▶ _EXERCISE DIRECTIONS_
Among the entries below, find the lines holding "purple" and copy them.

▶ _DATA SHOWN_
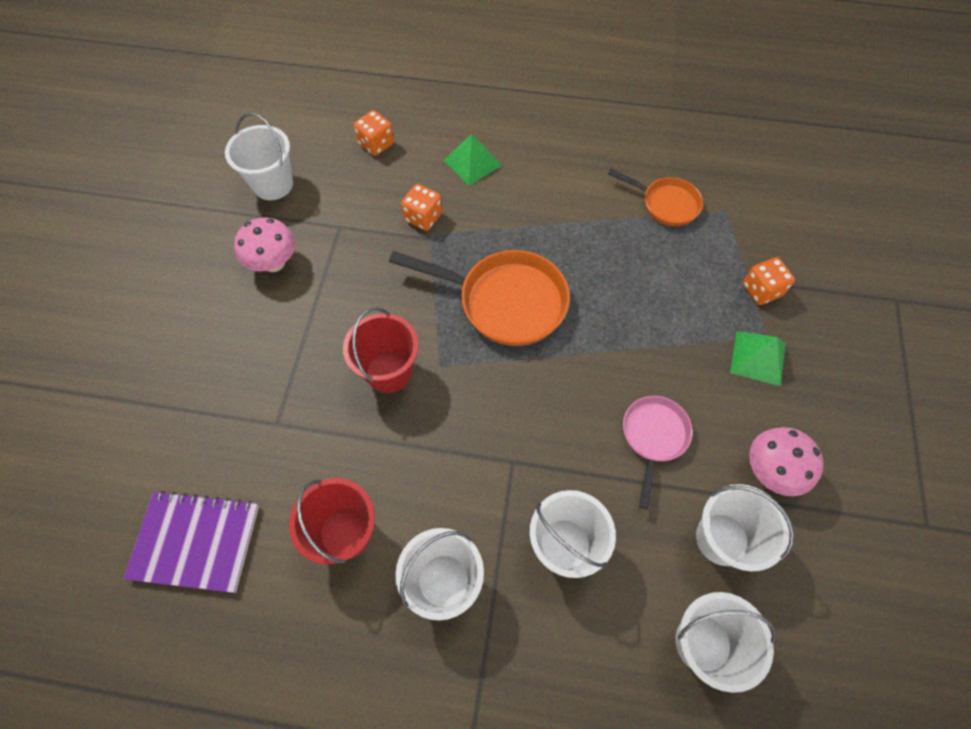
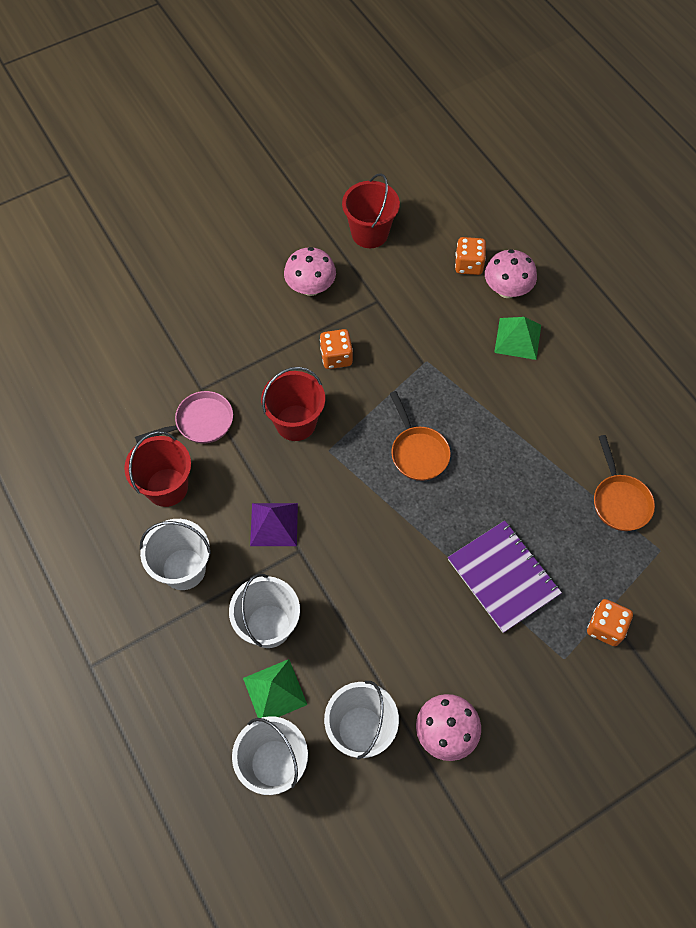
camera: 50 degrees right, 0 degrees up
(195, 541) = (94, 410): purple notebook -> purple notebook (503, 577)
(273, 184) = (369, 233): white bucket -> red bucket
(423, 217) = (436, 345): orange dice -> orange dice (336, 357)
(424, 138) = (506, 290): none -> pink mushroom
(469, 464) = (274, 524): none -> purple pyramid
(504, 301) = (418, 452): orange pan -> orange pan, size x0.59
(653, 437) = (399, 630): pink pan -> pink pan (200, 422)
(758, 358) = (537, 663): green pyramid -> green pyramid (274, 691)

▶ _RESPONSE_
(195, 541) = (94, 410): purple notebook -> purple notebook (503, 577)
(469, 464) = (274, 524): none -> purple pyramid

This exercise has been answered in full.